◆ DATA EXTRACT:
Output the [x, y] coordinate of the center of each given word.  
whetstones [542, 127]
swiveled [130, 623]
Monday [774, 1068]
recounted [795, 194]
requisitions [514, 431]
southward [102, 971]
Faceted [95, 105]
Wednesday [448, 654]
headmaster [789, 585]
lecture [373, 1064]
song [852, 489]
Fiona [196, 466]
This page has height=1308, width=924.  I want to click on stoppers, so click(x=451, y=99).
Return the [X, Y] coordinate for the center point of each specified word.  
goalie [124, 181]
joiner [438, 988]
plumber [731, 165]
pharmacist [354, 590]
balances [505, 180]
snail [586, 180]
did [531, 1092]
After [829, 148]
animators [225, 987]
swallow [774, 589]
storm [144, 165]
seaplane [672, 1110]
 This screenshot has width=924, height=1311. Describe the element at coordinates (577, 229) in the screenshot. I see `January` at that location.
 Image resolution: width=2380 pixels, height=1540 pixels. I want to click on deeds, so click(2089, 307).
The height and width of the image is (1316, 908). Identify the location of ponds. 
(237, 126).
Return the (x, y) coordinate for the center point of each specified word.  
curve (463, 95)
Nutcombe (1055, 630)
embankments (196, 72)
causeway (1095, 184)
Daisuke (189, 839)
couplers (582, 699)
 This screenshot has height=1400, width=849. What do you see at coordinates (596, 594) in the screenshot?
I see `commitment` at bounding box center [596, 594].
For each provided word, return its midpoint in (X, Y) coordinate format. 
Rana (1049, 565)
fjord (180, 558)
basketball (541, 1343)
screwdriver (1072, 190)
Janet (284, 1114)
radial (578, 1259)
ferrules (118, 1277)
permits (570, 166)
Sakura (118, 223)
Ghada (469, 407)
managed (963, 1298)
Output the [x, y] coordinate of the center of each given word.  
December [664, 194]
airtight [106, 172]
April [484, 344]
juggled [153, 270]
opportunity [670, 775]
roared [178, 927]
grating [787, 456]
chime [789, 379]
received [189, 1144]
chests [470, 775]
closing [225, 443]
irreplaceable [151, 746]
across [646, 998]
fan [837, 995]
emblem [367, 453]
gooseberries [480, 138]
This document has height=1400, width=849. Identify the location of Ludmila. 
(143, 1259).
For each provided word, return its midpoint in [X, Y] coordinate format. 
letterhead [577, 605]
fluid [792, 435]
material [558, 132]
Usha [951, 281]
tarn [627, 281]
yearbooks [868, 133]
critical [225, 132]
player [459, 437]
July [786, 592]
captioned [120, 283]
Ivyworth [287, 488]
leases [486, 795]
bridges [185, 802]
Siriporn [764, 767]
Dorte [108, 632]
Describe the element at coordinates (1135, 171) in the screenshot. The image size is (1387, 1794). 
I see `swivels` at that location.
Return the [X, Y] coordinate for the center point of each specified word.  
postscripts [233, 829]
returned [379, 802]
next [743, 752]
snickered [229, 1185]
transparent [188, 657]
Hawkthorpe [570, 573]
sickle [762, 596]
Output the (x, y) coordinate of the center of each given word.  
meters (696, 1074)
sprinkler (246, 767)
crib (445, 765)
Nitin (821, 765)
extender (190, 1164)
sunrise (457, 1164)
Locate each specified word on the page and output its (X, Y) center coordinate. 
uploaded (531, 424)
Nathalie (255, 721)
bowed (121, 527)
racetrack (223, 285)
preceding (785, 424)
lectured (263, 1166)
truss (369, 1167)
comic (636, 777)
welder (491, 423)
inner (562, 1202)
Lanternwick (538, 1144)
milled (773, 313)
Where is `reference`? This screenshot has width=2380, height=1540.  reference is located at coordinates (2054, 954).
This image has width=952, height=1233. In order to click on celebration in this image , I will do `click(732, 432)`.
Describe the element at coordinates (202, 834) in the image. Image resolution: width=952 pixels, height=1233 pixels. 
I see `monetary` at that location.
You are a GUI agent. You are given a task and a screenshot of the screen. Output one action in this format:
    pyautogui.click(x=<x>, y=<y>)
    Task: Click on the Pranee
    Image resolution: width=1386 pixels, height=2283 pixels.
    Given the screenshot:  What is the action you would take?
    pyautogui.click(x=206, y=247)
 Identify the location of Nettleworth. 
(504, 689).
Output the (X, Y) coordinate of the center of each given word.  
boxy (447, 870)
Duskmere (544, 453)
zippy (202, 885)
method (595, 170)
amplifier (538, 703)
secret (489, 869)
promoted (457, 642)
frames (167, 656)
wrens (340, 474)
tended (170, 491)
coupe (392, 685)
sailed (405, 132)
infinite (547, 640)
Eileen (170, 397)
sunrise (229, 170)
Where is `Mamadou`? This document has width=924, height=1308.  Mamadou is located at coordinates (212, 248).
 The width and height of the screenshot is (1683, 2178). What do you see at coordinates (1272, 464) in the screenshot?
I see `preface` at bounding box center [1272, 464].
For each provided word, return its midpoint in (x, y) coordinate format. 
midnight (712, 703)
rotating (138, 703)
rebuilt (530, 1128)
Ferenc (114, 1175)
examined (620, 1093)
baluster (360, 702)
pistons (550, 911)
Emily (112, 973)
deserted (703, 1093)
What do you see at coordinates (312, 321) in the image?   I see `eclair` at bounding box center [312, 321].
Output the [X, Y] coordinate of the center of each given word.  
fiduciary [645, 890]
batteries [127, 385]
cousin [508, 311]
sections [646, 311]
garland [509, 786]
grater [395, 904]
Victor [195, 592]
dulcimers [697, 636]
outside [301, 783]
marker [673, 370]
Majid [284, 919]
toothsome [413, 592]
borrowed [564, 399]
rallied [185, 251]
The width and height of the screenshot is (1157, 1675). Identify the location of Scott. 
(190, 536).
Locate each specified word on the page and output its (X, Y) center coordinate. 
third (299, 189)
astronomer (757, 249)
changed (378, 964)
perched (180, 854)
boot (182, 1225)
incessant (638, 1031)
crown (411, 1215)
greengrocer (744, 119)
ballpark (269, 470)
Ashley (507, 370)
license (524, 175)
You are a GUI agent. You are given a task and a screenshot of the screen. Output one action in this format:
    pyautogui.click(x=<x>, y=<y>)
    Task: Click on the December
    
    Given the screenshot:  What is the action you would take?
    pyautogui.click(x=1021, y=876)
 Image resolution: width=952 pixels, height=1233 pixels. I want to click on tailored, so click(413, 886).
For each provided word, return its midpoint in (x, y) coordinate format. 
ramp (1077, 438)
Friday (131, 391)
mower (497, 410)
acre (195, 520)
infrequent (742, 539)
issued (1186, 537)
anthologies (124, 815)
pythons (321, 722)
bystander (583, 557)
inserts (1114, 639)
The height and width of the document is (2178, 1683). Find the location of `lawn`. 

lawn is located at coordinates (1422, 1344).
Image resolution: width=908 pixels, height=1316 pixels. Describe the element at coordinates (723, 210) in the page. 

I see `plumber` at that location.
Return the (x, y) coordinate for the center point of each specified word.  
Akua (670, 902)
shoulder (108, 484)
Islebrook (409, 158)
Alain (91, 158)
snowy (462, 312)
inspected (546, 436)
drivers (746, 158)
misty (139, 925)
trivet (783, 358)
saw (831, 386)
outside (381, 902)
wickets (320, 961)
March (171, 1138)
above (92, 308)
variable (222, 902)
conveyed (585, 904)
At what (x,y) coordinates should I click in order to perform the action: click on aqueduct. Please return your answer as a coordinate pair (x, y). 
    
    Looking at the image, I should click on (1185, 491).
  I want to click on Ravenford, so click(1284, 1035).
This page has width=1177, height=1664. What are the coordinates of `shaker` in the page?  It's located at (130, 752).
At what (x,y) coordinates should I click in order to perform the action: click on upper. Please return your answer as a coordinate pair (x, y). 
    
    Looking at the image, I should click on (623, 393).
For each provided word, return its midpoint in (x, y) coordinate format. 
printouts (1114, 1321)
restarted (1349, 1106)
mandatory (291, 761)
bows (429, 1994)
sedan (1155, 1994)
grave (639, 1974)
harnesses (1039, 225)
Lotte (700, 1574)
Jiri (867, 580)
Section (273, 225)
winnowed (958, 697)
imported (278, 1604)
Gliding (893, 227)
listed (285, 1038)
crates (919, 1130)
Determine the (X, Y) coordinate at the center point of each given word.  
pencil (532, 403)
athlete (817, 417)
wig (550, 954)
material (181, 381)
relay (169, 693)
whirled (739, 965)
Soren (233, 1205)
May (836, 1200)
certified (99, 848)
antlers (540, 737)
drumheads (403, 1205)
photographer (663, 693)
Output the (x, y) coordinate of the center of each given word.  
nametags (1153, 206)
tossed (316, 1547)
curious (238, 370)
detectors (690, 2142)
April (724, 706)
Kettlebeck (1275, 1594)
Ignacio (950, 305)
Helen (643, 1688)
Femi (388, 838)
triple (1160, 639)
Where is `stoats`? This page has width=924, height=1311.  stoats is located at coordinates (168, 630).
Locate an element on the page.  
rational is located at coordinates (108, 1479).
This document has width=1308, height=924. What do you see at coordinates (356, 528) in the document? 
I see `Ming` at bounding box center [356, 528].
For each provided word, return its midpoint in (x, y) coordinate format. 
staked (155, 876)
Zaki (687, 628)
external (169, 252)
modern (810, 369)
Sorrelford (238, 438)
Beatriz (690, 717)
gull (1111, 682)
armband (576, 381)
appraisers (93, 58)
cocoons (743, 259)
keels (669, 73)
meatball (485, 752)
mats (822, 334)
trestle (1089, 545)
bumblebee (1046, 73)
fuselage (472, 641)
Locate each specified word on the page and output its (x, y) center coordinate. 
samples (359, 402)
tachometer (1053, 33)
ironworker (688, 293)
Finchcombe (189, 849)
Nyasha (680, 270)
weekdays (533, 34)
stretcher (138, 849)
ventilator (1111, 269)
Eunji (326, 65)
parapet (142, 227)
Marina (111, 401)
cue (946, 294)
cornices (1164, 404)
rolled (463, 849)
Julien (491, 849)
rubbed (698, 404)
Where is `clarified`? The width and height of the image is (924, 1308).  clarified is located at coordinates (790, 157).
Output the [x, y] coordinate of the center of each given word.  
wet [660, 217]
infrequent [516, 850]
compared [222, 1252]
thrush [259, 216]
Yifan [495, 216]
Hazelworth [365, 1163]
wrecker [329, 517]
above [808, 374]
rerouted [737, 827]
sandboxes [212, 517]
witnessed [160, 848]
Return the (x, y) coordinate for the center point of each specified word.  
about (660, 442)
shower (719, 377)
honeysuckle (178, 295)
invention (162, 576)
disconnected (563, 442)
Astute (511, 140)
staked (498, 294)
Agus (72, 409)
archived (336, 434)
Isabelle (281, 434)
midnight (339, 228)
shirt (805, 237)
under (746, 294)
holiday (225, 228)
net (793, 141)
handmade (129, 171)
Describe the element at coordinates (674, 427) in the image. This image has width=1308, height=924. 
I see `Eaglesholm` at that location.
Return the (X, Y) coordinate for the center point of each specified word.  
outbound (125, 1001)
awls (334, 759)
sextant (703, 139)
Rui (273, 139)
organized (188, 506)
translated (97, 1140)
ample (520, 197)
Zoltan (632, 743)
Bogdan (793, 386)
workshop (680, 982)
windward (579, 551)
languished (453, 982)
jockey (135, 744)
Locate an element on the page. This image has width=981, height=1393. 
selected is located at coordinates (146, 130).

◆ PROMPT: Recast the entries above, starting at the line that contains "Femi (388, 838)" and ending at the line that contains "center [356, 528].", as a Markdown table with the columns Row and Line, one line per row and blank lines left out.

◆ WRITTEN ANSWER:
| Row | Line |
|---|---|
| 1 | Femi (388, 838) |
| 2 | triple (1160, 639) |
| 3 | Where is `stoats`? This page has width=924, height=1311.  stoats is located at coordinates (168, 630). |
| 4 | Locate an element on the page.   |
| 5 | rational is located at coordinates (108, 1479). |
| 6 | This document has width=1308, height=924. What do you see at coordinates (356, 528) in the document?  |
| 7 | I see `Ming` at bounding box center [356, 528]. |